Data for processing:
-=-=-=-=-

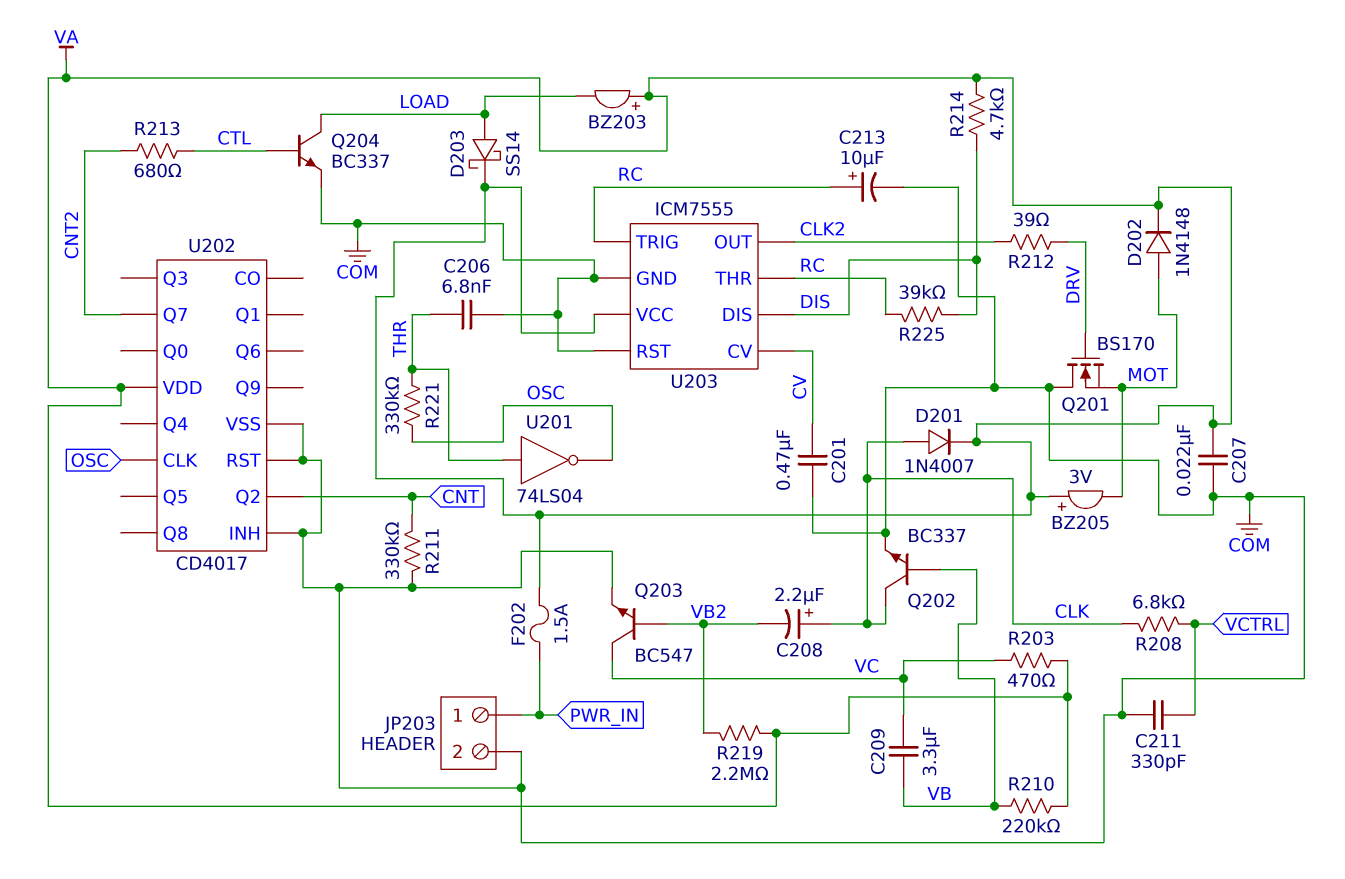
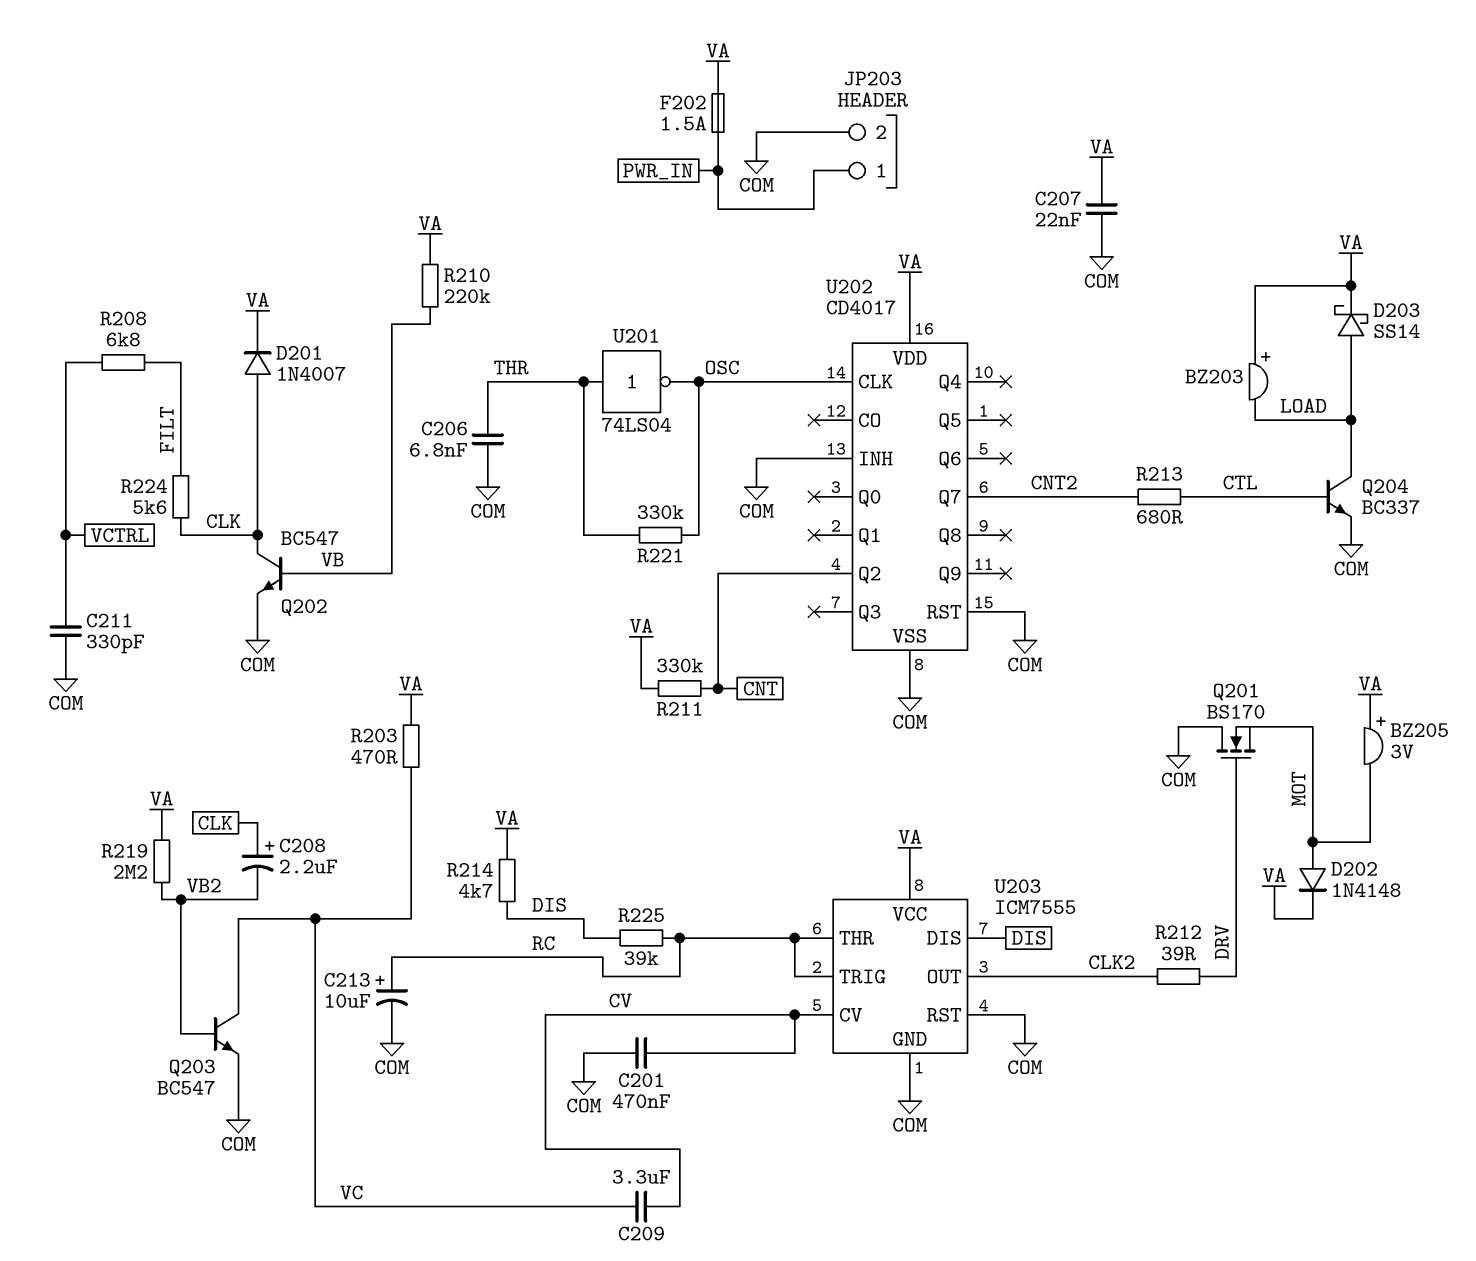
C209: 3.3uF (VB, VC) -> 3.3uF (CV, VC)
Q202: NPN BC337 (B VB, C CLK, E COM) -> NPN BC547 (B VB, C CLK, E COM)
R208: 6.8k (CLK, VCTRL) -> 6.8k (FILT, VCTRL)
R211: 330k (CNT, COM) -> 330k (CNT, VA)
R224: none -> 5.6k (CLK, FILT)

-=-=-=-=-

Exercise objective: The answer must consist of every line from the data that holds the string "FILT".

Solution:
R208: 6.8k (CLK, VCTRL) -> 6.8k (FILT, VCTRL)
R224: none -> 5.6k (CLK, FILT)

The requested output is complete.